[Available records]:
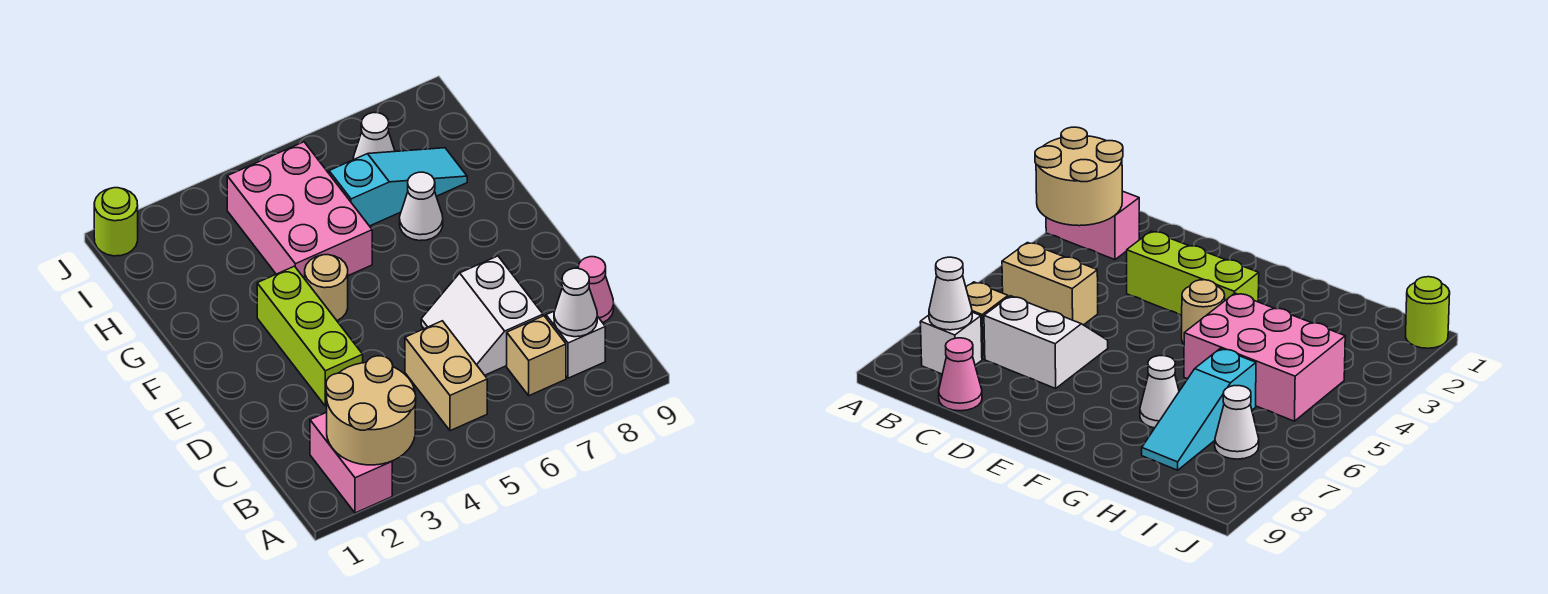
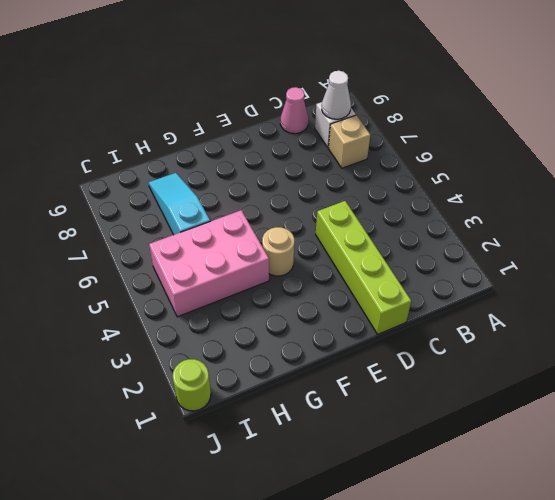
lime brick D1:D4 level 1 -> lime brick D3:F3 level 1
none -> pink brick A2:B2 level 1
none -> tan brick B5:C5 level 1
none -> white slope C6:D7 level 1 top 7

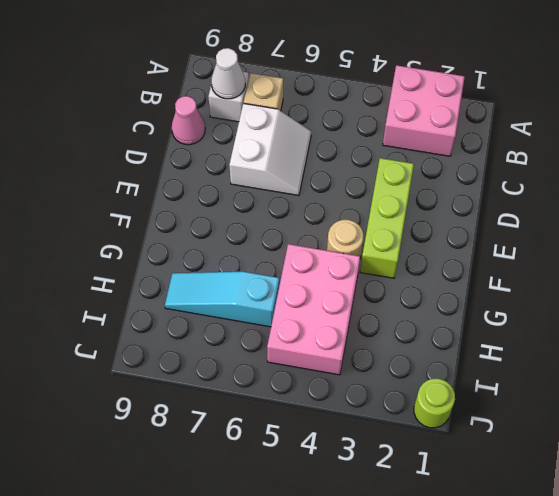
pink brick A2:B3 level 1 -> pink brick A2:B2 level 1
none -> tan brick B5:C5 level 1
none -> white cone G7 level 1
none -> white cone I7 level 1

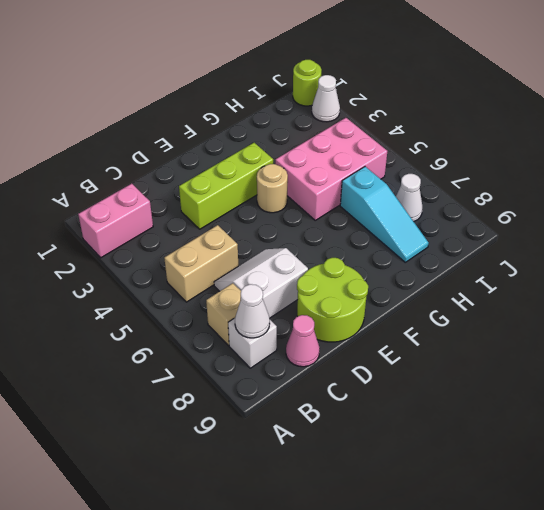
lime round brick D8:E9 level 1 -> none
white cone J2 level 1 -> white cone G7 level 1
none -> tan round brick A2:B3 level 2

[Task prompt]:
Pull every line containing the word "brick" out of the listing.

[Result of the task]:
lime brick D1:D4 level 1 -> lime brick D3:F3 level 1
none -> pink brick A2:B2 level 1
none -> tan brick B5:C5 level 1
pink brick A2:B3 level 1 -> pink brick A2:B2 level 1
none -> tan brick B5:C5 level 1
lime round brick D8:E9 level 1 -> none
none -> tan round brick A2:B3 level 2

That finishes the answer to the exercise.